• [Your instructions]: Take the line that contains "(587, 246) = (937, 252): none" and every line after it in the material below, and quote them exactly.

── Source records ──

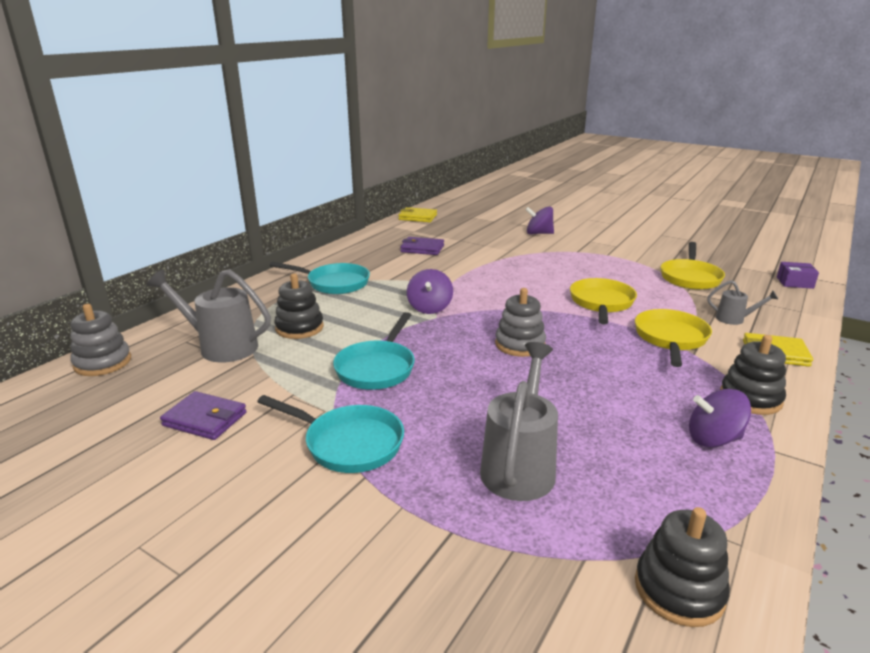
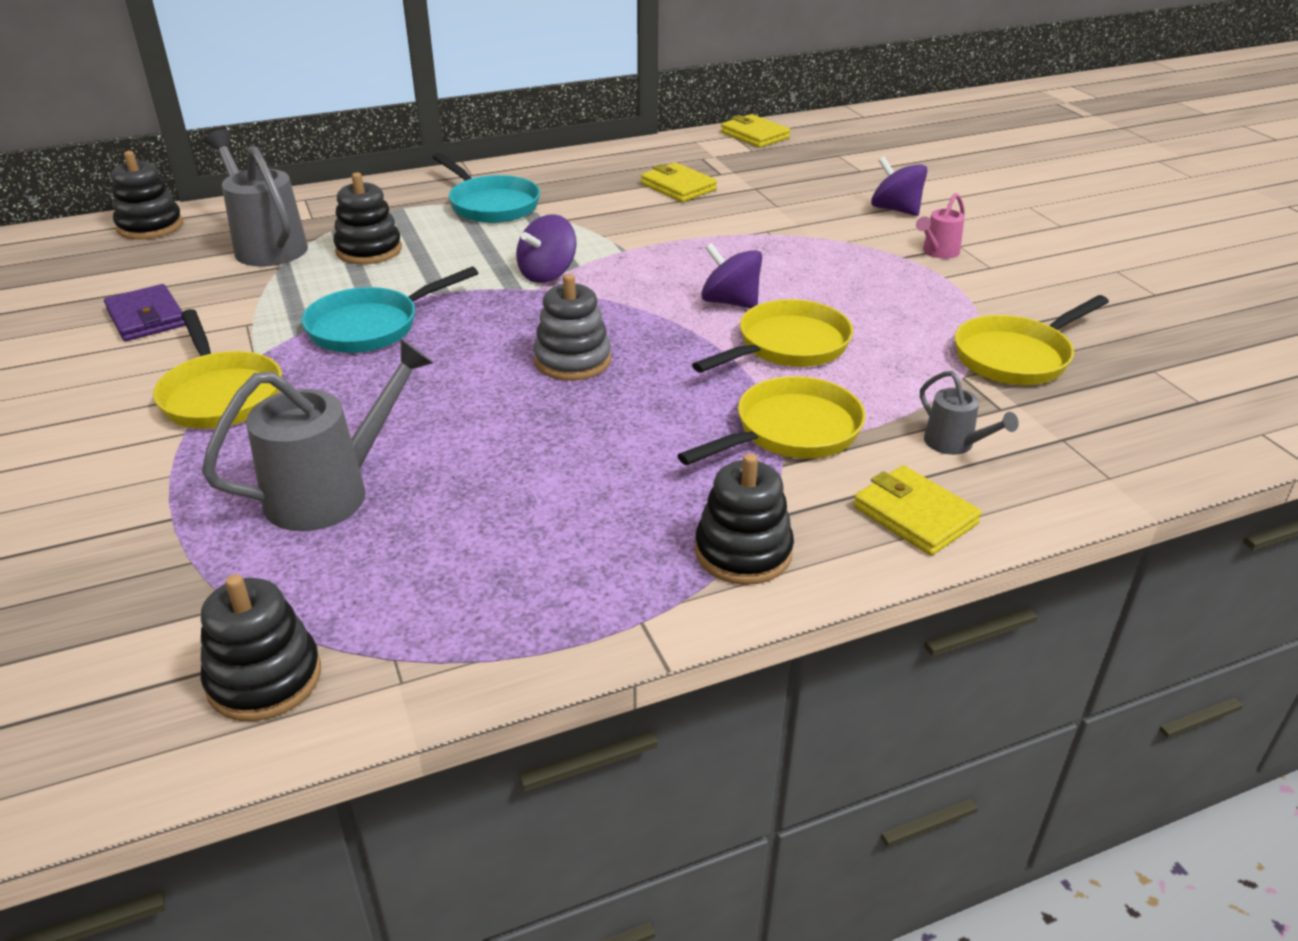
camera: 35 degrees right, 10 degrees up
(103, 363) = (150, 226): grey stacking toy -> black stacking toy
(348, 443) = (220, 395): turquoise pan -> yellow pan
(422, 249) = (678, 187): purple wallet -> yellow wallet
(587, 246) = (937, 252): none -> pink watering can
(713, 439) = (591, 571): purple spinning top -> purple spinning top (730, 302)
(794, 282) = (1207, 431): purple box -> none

───

• [Solution to this task]:
(587, 246) = (937, 252): none -> pink watering can
(713, 439) = (591, 571): purple spinning top -> purple spinning top (730, 302)
(794, 282) = (1207, 431): purple box -> none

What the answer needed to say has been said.